- [Working data]:
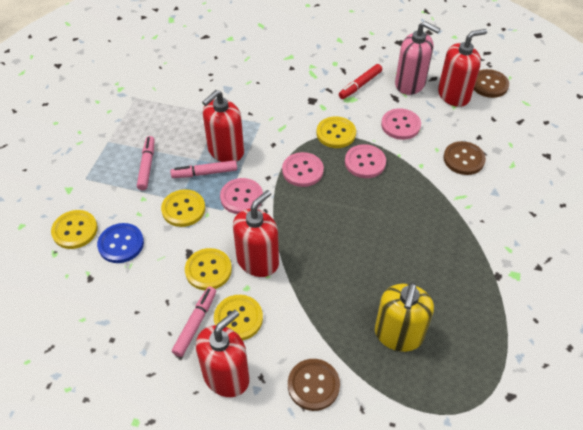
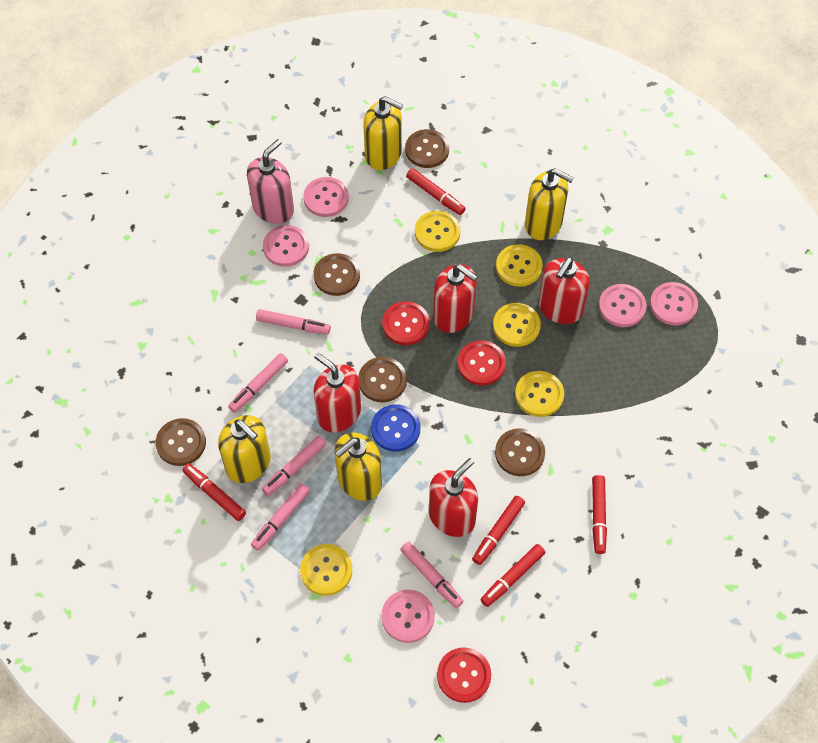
brown button: 3 -> 5
pink button: 4 -> 5
pink marker: 3 -> 5
red button: 0 -> 3
red marker: 1 -> 5
yellow soap dispenser: 1 -> 4

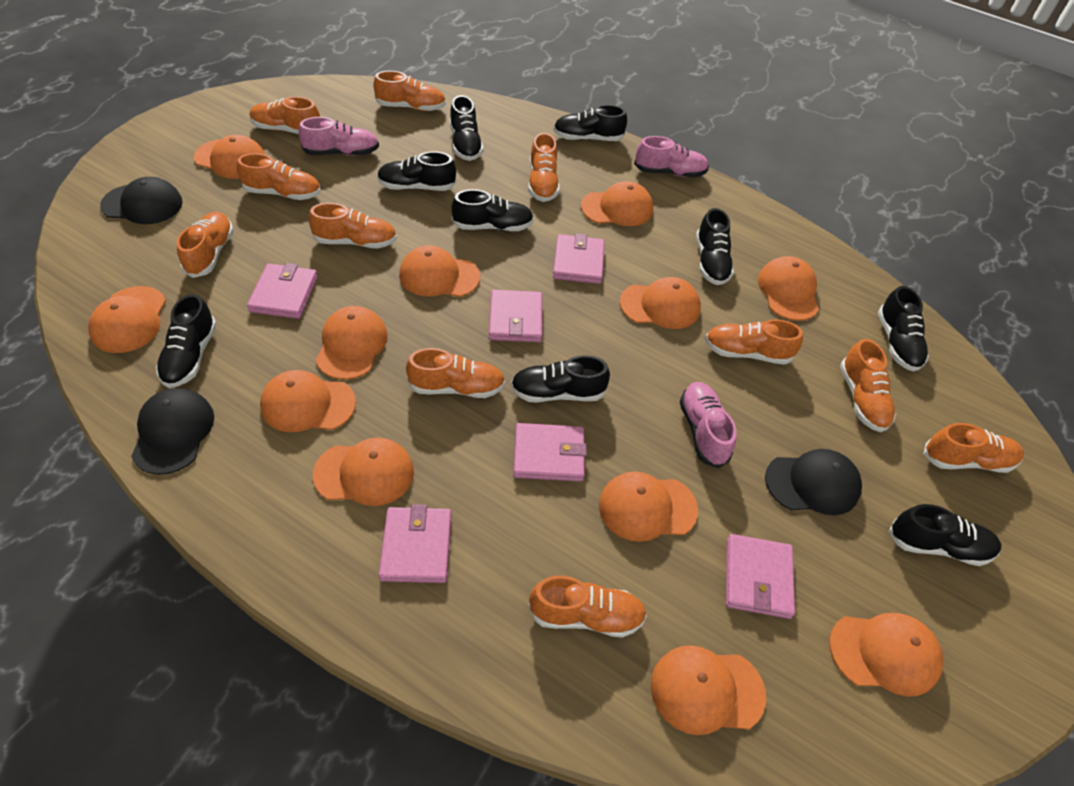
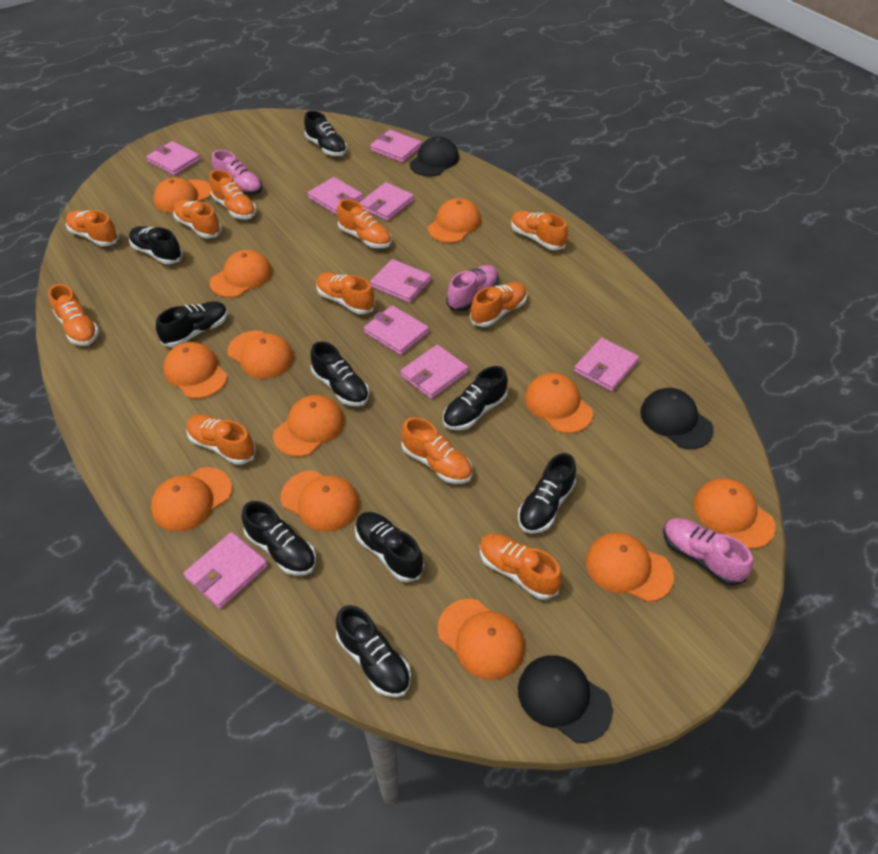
pink wallet: 6 -> 9

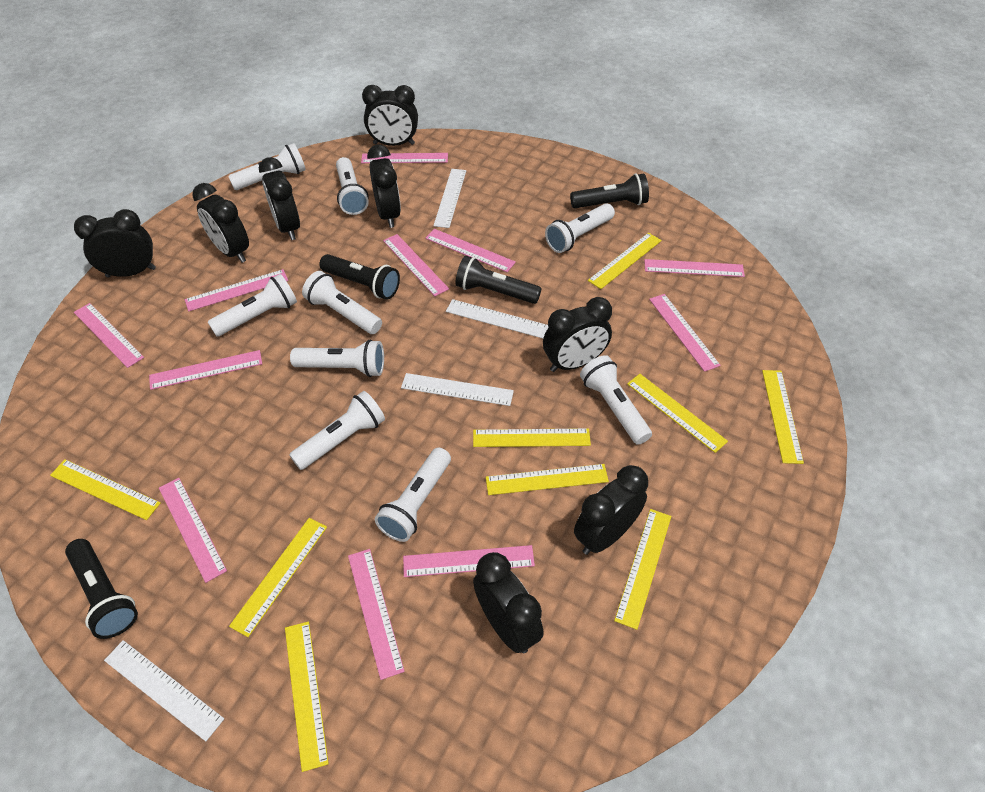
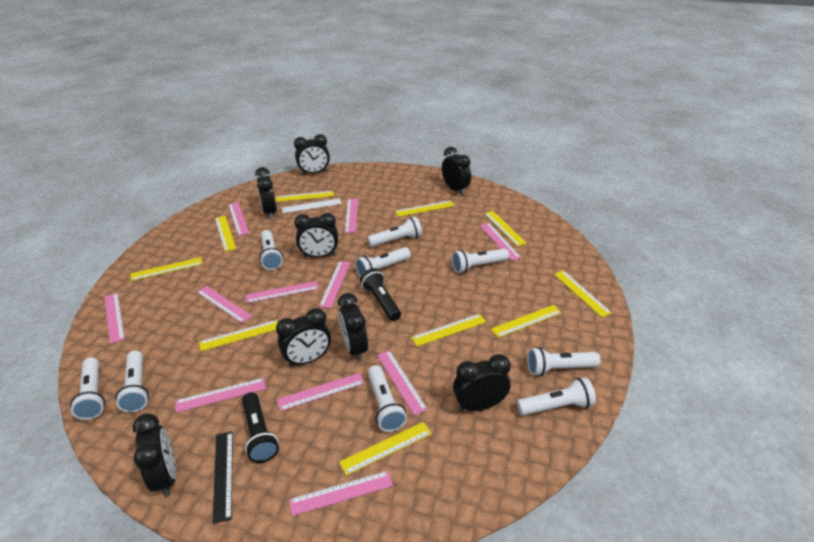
black flashlight: 4 -> 2
black ruler: 0 -> 1
white ruler: 4 -> 1
yellow ruler: 9 -> 10

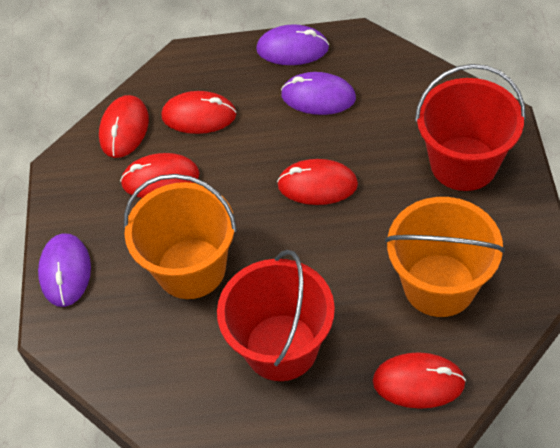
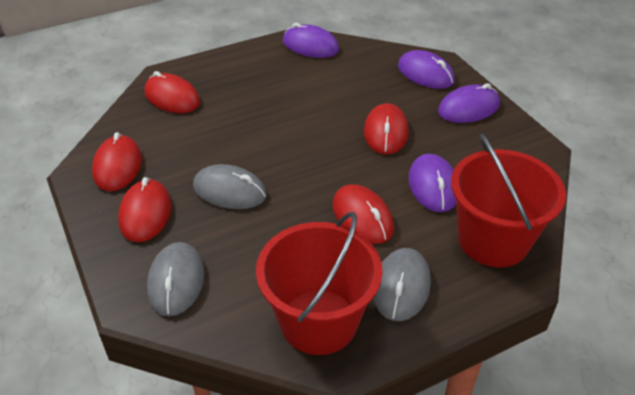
grey mouse: 0 -> 3
orange bucket: 2 -> 0
purple mouse: 3 -> 4

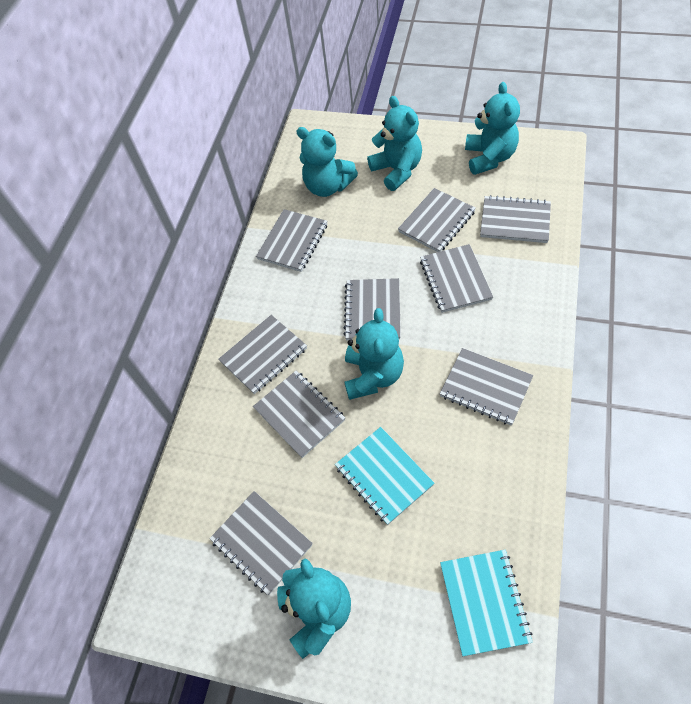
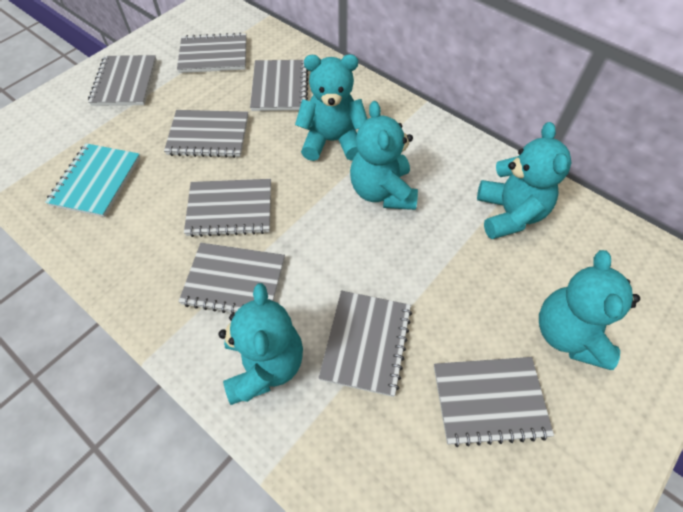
grey notebook: 9 -> 8
turquoise notebook: 2 -> 1

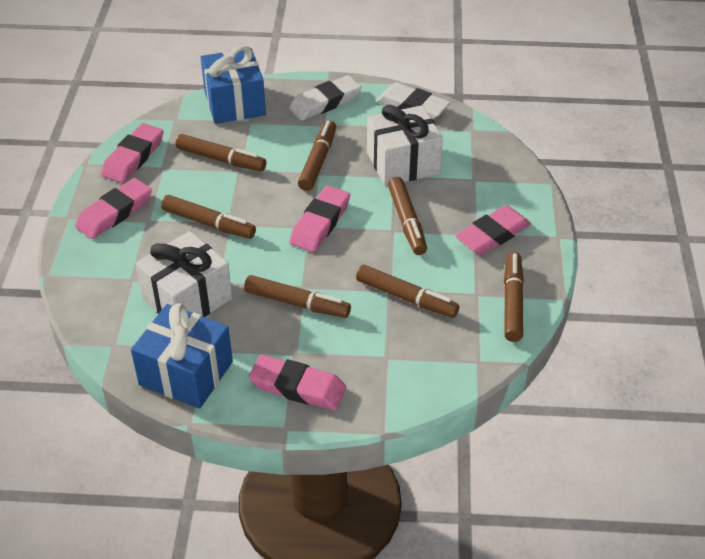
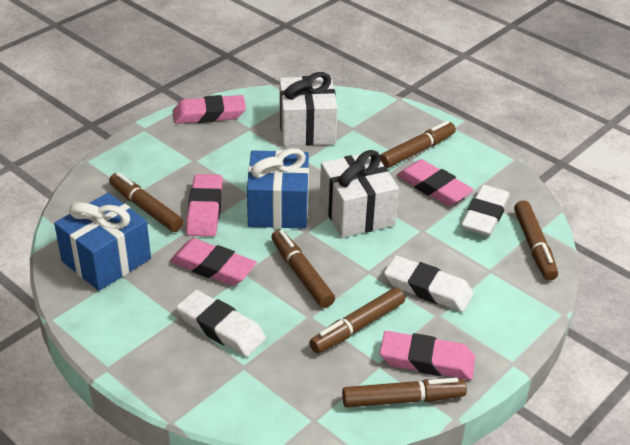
brown marker: 7 -> 6
white eraser: 2 -> 3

- [Task description]: Set out every record exactly, images excluded.

- [Solution to this exercise]:
brown button: 3 -> 5
pink button: 4 -> 5
pink marker: 3 -> 5
red button: 0 -> 3
red marker: 1 -> 5
yellow soap dispenser: 1 -> 4

pink wallet: 6 -> 9

black flashlight: 4 -> 2
black ruler: 0 -> 1
white ruler: 4 -> 1
yellow ruler: 9 -> 10

grey mouse: 0 -> 3
orange bucket: 2 -> 0
purple mouse: 3 -> 4

grey notebook: 9 -> 8
turquoise notebook: 2 -> 1

brown marker: 7 -> 6
white eraser: 2 -> 3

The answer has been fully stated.